Task data Start Marker

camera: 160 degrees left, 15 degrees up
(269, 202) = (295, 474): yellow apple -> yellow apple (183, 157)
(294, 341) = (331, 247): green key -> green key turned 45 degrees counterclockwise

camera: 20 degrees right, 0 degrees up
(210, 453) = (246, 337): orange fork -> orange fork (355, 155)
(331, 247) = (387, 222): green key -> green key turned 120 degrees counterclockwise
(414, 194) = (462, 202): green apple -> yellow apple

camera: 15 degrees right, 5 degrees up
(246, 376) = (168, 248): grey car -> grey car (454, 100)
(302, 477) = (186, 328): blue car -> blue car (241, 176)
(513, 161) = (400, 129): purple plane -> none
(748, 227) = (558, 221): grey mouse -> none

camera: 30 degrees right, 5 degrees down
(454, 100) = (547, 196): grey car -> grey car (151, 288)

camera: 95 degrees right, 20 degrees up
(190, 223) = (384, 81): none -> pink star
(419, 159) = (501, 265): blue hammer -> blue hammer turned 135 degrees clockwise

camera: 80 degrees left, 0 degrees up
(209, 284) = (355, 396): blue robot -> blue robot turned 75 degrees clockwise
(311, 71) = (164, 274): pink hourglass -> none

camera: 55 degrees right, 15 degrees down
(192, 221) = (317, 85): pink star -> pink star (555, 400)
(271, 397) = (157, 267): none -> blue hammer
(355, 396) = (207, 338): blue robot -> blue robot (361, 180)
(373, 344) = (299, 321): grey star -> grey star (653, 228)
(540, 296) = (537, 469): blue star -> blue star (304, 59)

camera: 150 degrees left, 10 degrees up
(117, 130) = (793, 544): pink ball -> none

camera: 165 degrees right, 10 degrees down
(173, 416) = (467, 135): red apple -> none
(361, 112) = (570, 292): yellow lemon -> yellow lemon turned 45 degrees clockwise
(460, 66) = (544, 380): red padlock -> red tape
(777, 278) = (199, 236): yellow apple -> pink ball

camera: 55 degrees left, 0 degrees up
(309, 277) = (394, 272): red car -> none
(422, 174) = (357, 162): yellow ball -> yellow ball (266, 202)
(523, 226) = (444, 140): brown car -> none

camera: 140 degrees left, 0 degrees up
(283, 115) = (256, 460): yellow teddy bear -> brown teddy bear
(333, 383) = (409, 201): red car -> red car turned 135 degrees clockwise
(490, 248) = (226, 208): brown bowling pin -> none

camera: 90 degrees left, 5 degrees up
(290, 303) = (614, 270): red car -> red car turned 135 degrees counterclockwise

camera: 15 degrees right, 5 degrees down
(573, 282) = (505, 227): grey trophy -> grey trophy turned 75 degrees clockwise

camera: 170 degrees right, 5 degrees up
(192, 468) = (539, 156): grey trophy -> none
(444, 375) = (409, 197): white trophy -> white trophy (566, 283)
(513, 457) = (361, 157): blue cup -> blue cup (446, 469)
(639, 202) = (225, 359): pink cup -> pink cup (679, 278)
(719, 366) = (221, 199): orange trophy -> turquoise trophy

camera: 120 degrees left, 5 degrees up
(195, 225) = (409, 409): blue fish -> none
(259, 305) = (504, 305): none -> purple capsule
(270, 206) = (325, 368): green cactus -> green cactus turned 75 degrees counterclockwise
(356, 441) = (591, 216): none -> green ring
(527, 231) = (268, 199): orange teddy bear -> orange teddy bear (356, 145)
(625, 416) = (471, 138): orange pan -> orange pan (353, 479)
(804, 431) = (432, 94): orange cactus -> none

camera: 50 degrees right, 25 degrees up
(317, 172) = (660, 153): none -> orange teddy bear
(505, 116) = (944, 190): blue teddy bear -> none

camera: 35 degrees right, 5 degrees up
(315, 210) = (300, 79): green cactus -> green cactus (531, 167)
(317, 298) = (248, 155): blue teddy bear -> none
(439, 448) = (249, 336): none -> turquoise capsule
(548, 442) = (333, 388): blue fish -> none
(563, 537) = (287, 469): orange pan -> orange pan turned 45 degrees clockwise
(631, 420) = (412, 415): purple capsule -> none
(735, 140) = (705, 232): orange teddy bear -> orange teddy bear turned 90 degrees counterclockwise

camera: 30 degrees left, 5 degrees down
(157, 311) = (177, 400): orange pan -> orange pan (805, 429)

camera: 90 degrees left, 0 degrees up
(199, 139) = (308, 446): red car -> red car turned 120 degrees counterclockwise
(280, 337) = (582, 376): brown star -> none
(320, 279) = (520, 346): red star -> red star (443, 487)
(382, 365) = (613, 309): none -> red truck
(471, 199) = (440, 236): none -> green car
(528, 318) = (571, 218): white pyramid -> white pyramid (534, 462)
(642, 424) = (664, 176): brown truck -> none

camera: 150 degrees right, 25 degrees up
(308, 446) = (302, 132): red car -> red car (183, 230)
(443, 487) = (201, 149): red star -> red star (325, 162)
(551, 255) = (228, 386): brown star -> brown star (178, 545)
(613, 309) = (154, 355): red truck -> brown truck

Task data End Marker

- [What the task asks]: Above is a listing; print exactly its lines from the one with "camera: 30 degrees left, 5 degrees down" through the one with "(382, 365) = (613, 309): none -> red truck", and no other lines.

- [Solution for this problem]:
camera: 30 degrees left, 5 degrees down
(157, 311) = (177, 400): orange pan -> orange pan (805, 429)

camera: 90 degrees left, 0 degrees up
(199, 139) = (308, 446): red car -> red car turned 120 degrees counterclockwise
(280, 337) = (582, 376): brown star -> none
(320, 279) = (520, 346): red star -> red star (443, 487)
(382, 365) = (613, 309): none -> red truck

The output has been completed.